+++ Entries supplied

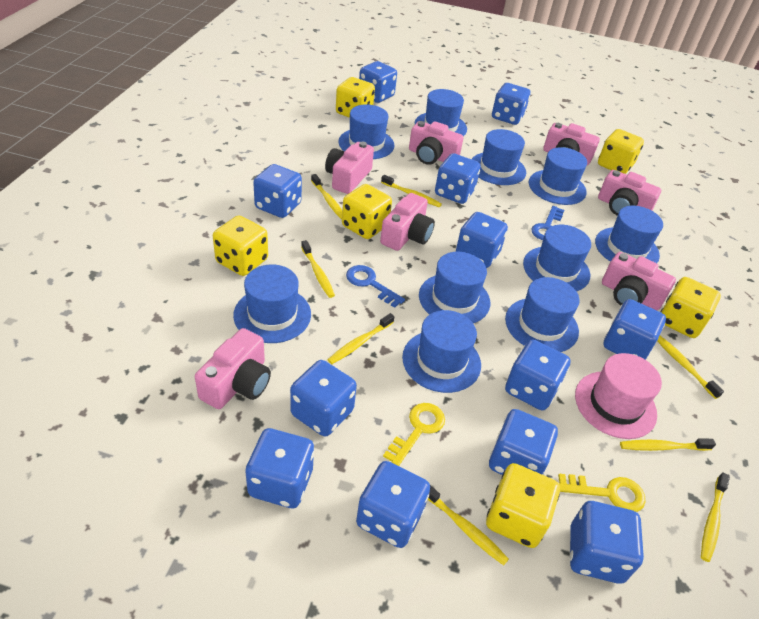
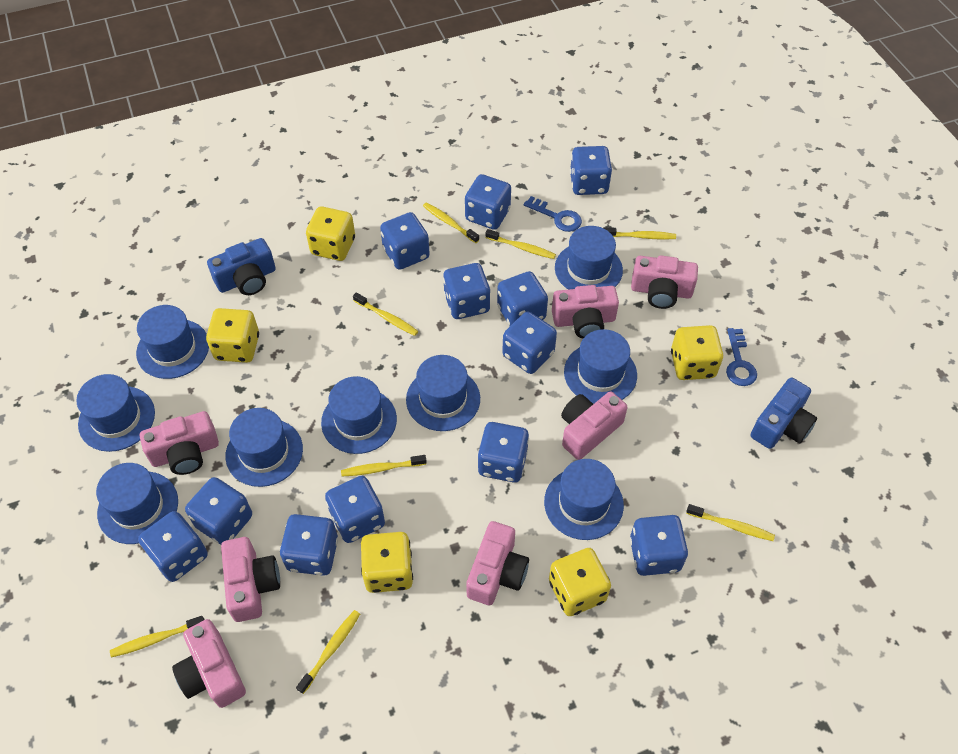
blue camera: 0 -> 2
blue hat: 10 -> 9
pink hat: 1 -> 0
yellow dice: 6 -> 5
yellow key: 2 -> 0

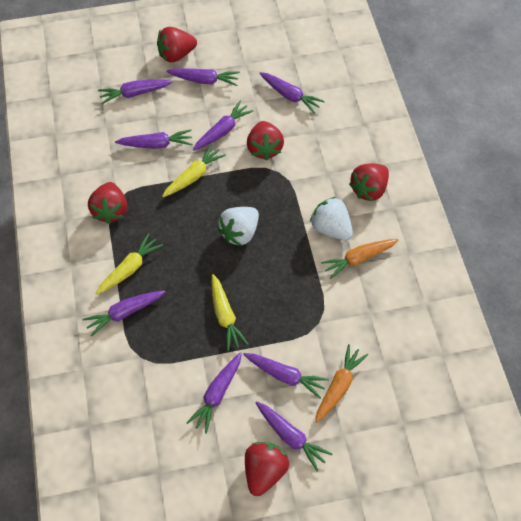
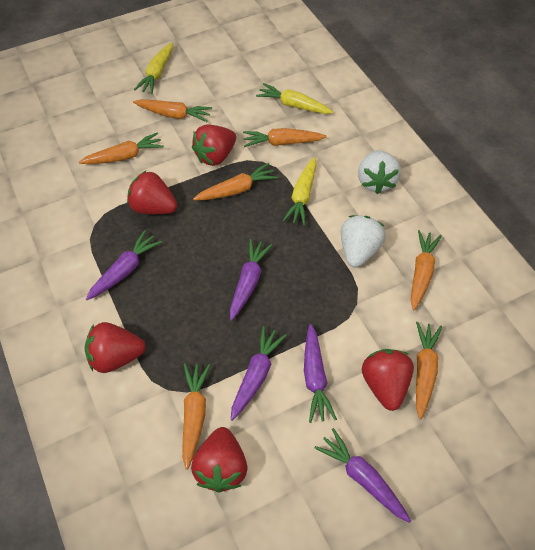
orange carrot: 2 -> 7
purple carrot: 9 -> 5

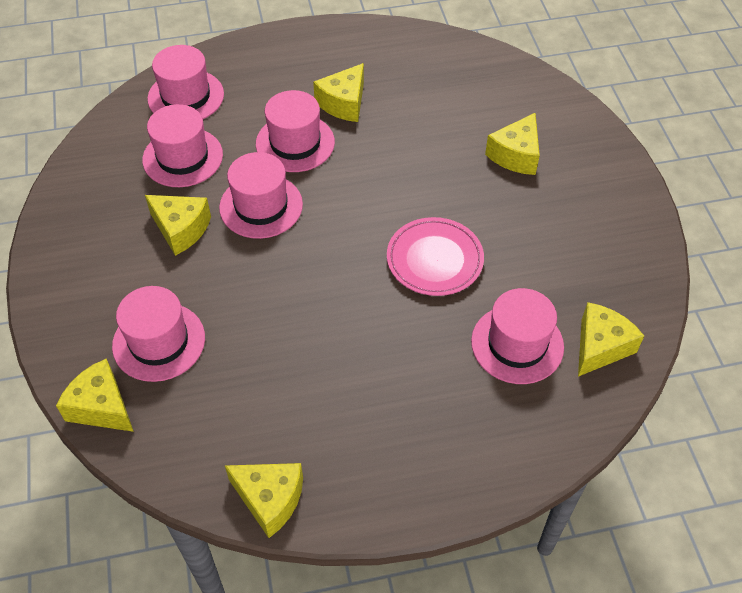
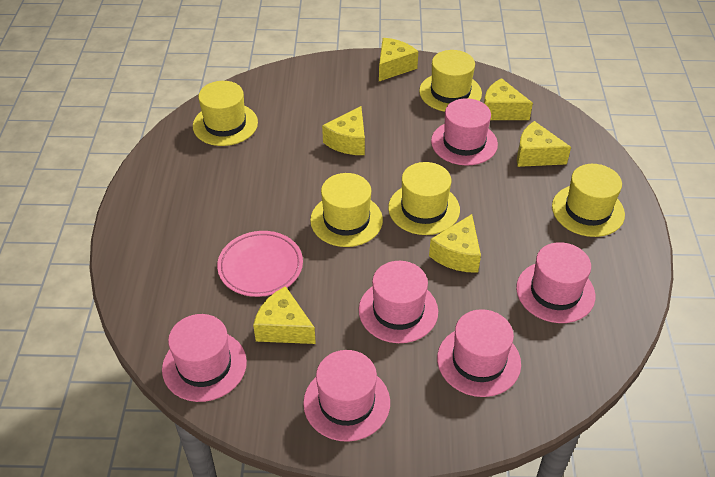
yellow hat: 0 -> 5

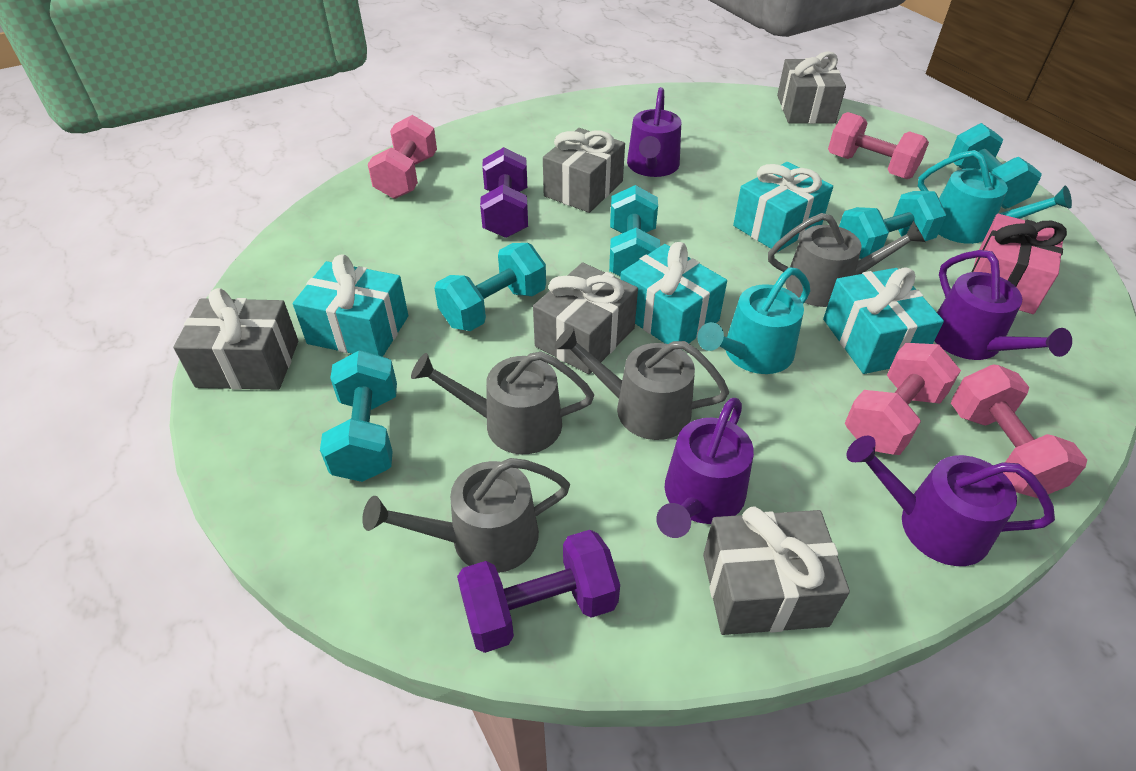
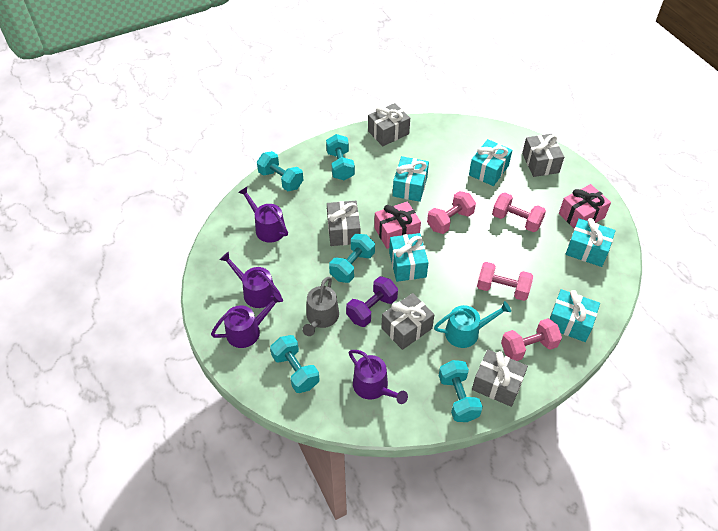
grey watering can: 4 -> 1
pink gift: 1 -> 2
purple dumbbell: 2 -> 1
turquoise gift: 4 -> 5
turquoise watering can: 2 -> 1

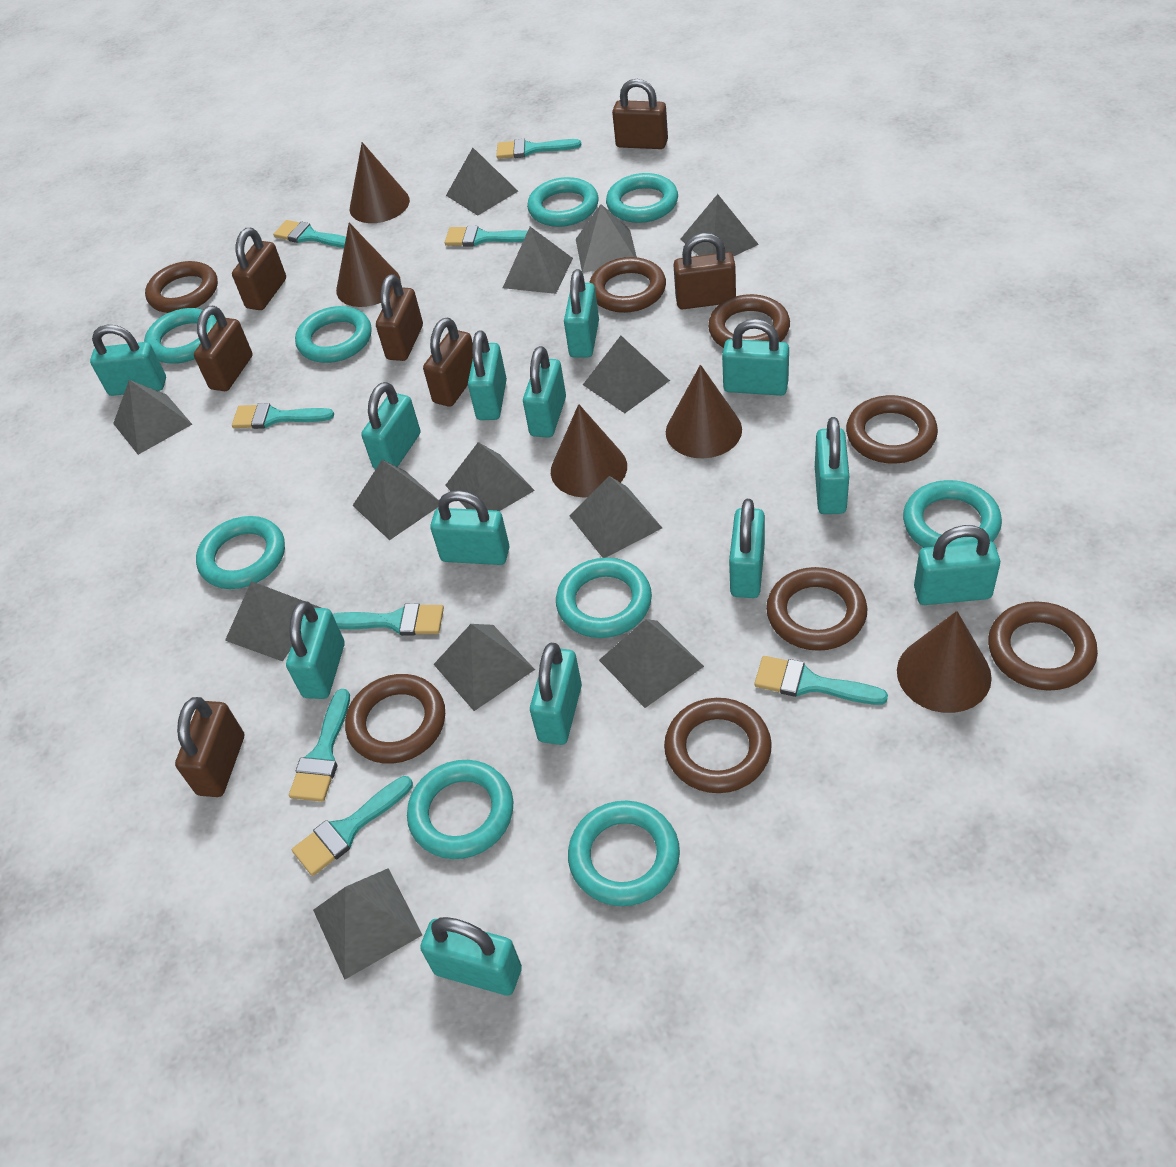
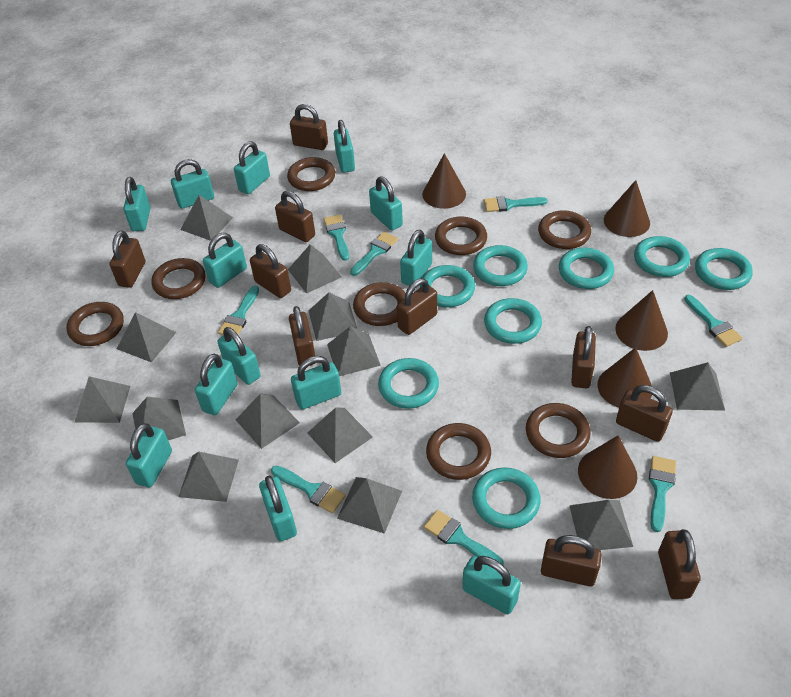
brown padlock: 7 -> 10
turquoise ring: 9 -> 8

++++++

Your objective: Line by line, return the listing above exactly, dropping every picture.

Solution:
blue camera: 0 -> 2
blue hat: 10 -> 9
pink hat: 1 -> 0
yellow dice: 6 -> 5
yellow key: 2 -> 0

orange carrot: 2 -> 7
purple carrot: 9 -> 5

yellow hat: 0 -> 5

grey watering can: 4 -> 1
pink gift: 1 -> 2
purple dumbbell: 2 -> 1
turquoise gift: 4 -> 5
turquoise watering can: 2 -> 1

brown padlock: 7 -> 10
turquoise ring: 9 -> 8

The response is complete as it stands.